Change detection data:
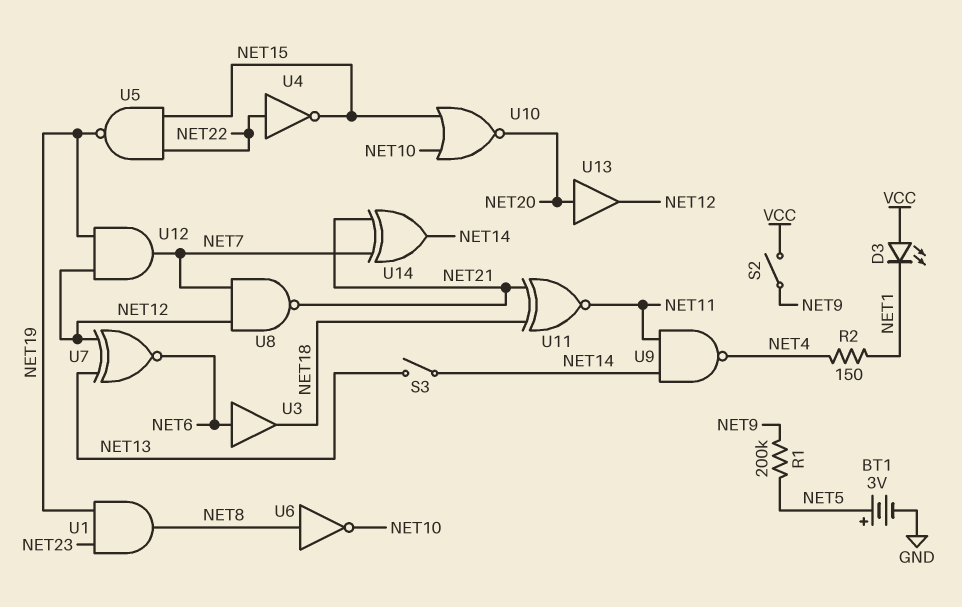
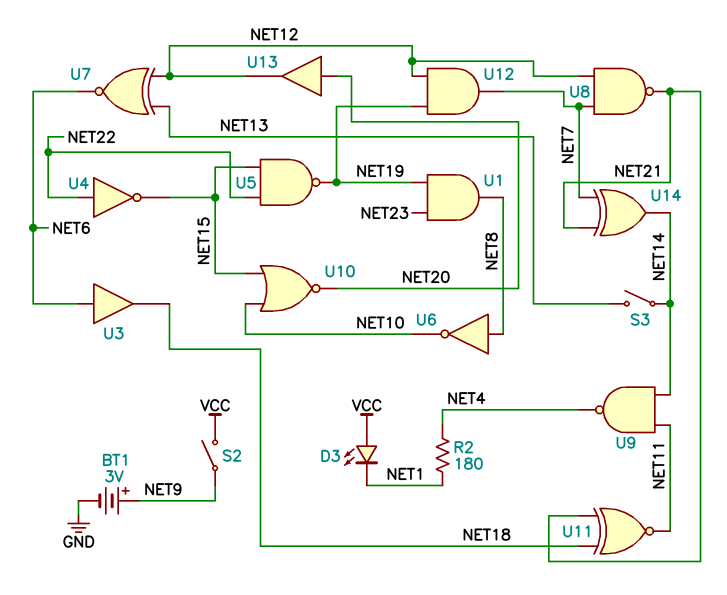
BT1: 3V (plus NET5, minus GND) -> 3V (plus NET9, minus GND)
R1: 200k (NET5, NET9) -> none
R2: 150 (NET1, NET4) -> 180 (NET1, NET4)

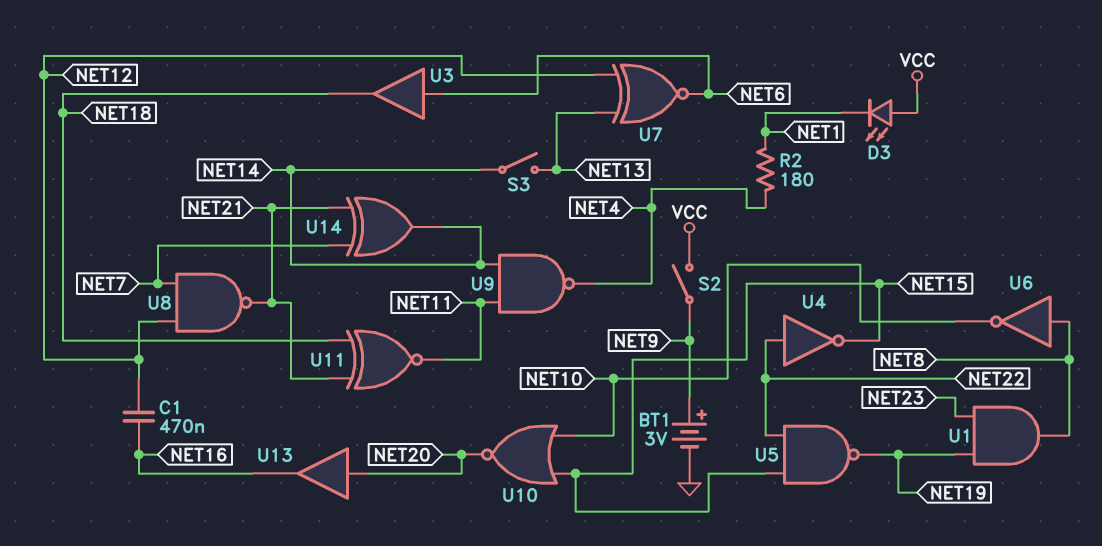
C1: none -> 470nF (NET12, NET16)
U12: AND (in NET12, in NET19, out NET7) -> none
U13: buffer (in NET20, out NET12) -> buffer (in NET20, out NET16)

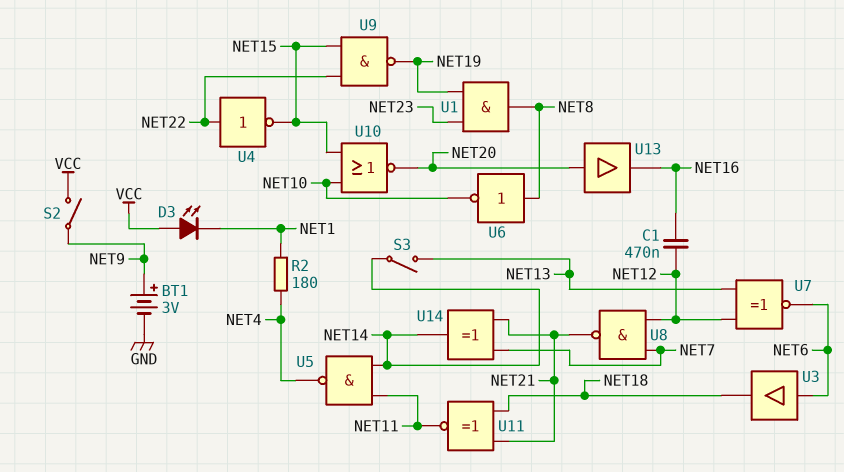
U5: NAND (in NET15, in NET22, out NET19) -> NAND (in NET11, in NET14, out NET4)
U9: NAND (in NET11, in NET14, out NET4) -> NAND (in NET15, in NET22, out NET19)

TASK OBJECTIVE
Restate the records word for word and drop the images.

ANSWER TO THE EXERCISE
BT1: 3V (plus NET5, minus GND) -> 3V (plus NET9, minus GND)
R1: 200k (NET5, NET9) -> none
R2: 150 (NET1, NET4) -> 180 (NET1, NET4)

C1: none -> 470nF (NET12, NET16)
U12: AND (in NET12, in NET19, out NET7) -> none
U13: buffer (in NET20, out NET12) -> buffer (in NET20, out NET16)

U5: NAND (in NET15, in NET22, out NET19) -> NAND (in NET11, in NET14, out NET4)
U9: NAND (in NET11, in NET14, out NET4) -> NAND (in NET15, in NET22, out NET19)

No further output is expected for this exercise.